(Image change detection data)
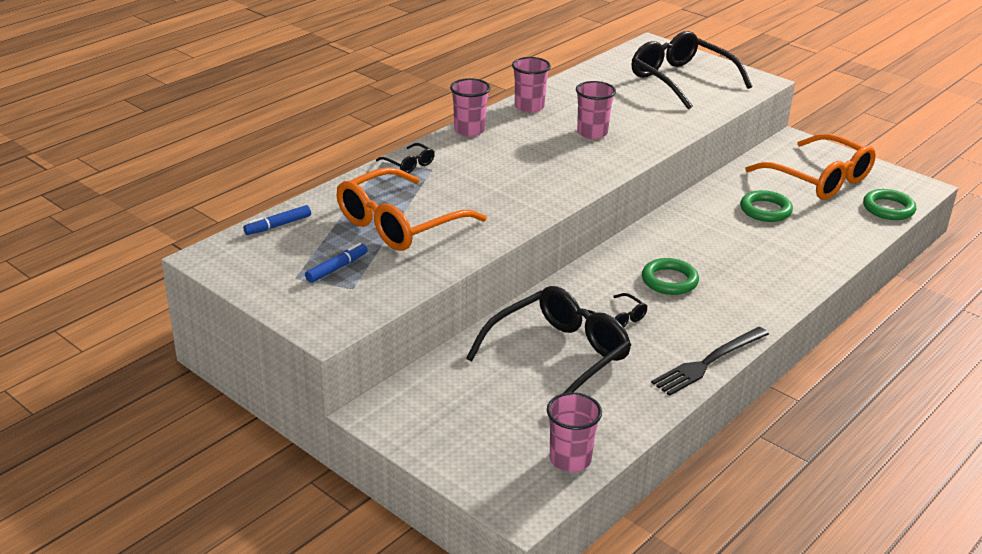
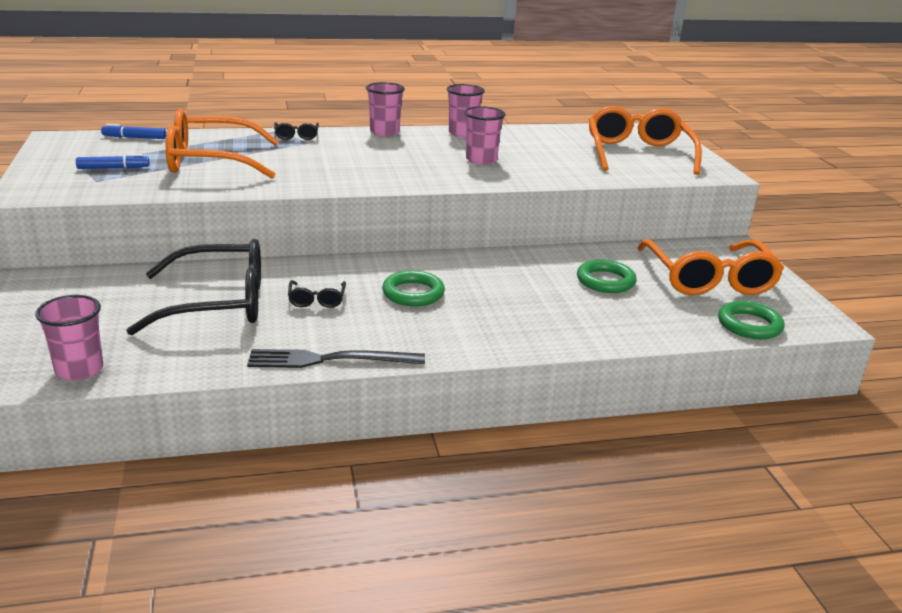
camera: 35 degrees right, 5 degrees down
(682, 80) = (638, 154): black glasses -> orange glasses

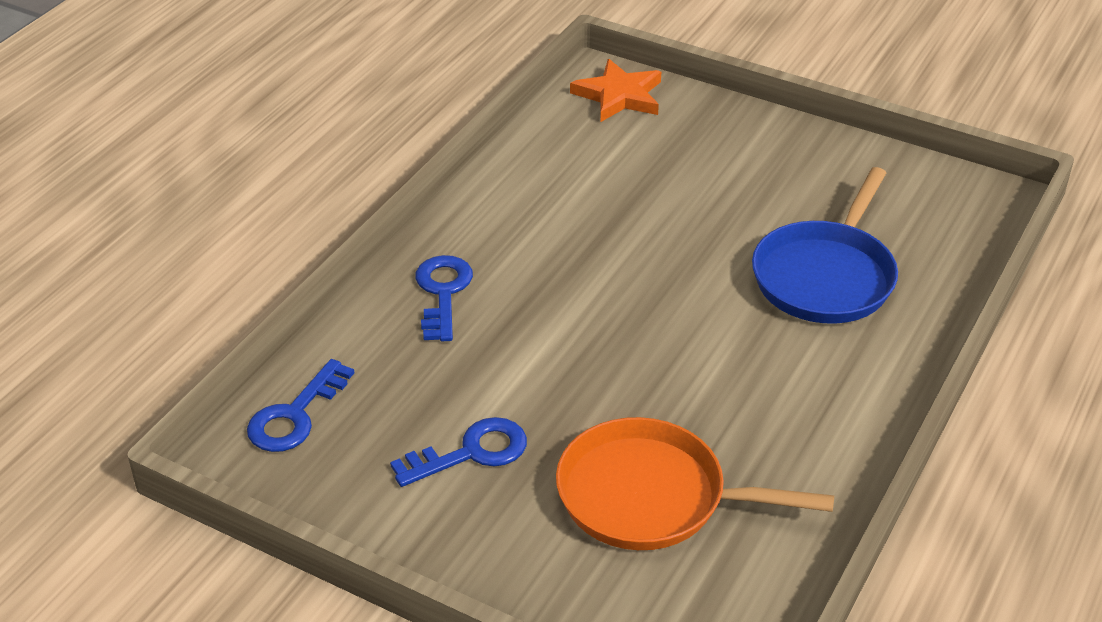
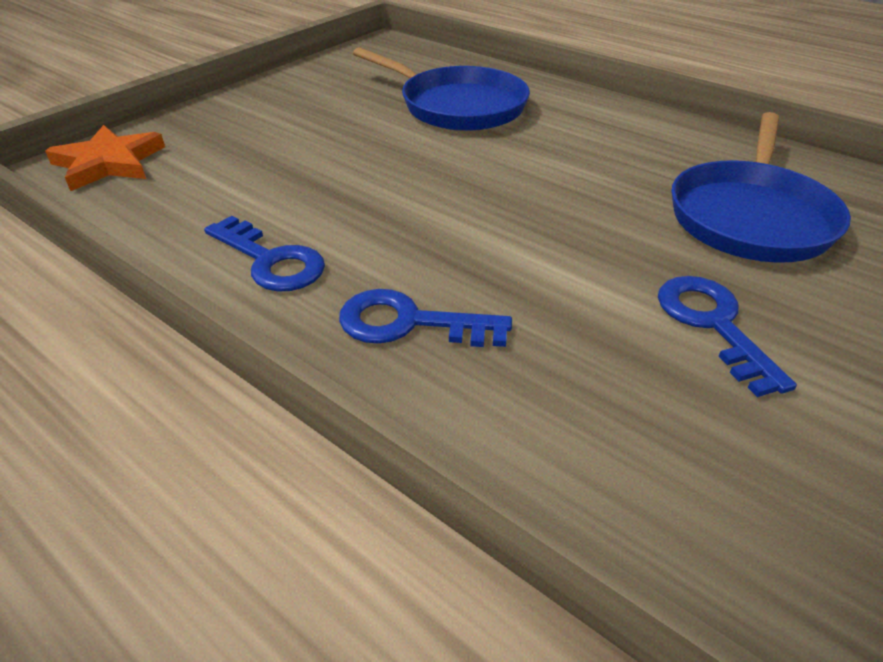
camera: 80 degrees left, 0 degrees up
(295, 415) = (663, 506): blue key -> blue key (271, 261)
(651, 496) = (751, 216): orange pan -> blue pan

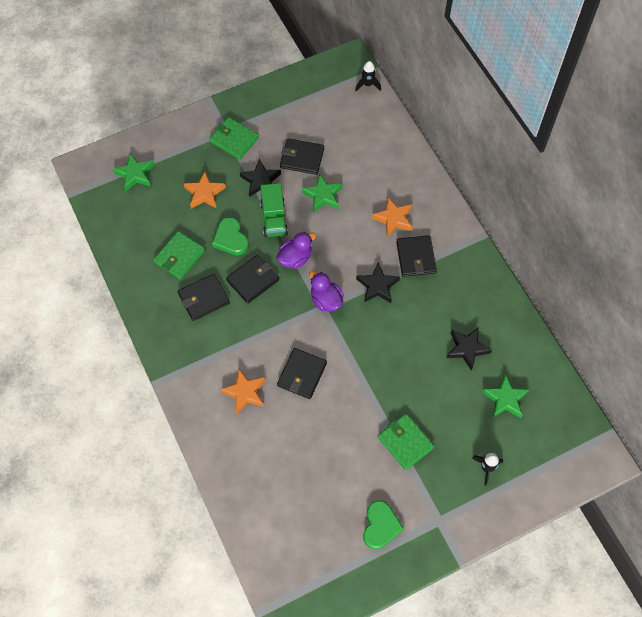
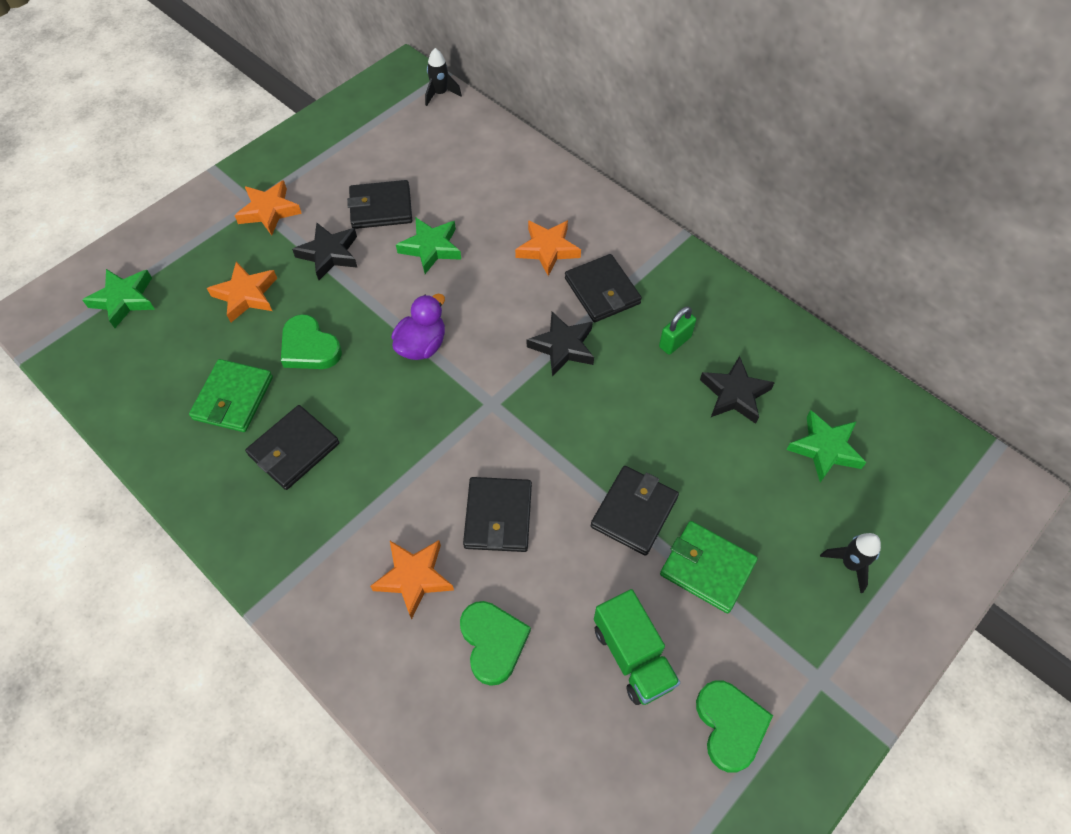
camera: 20 degrees left, 5 degrees down
(234, 140) = (269, 211): green wallet -> orange star
(252, 280) = (365, 397): black wallet -> black wallet (634, 512)
(274, 218) = (368, 299): green truck -> green truck (633, 656)
(274, 441) = (493, 642): none -> green heart
(326, 300) = (492, 391): purple duck -> none
(446, 304) = (675, 342): none -> green padlock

Problem to solve:
Number of lines in the records above holding the word "orange": state it and nothing else.

Response to the task:
3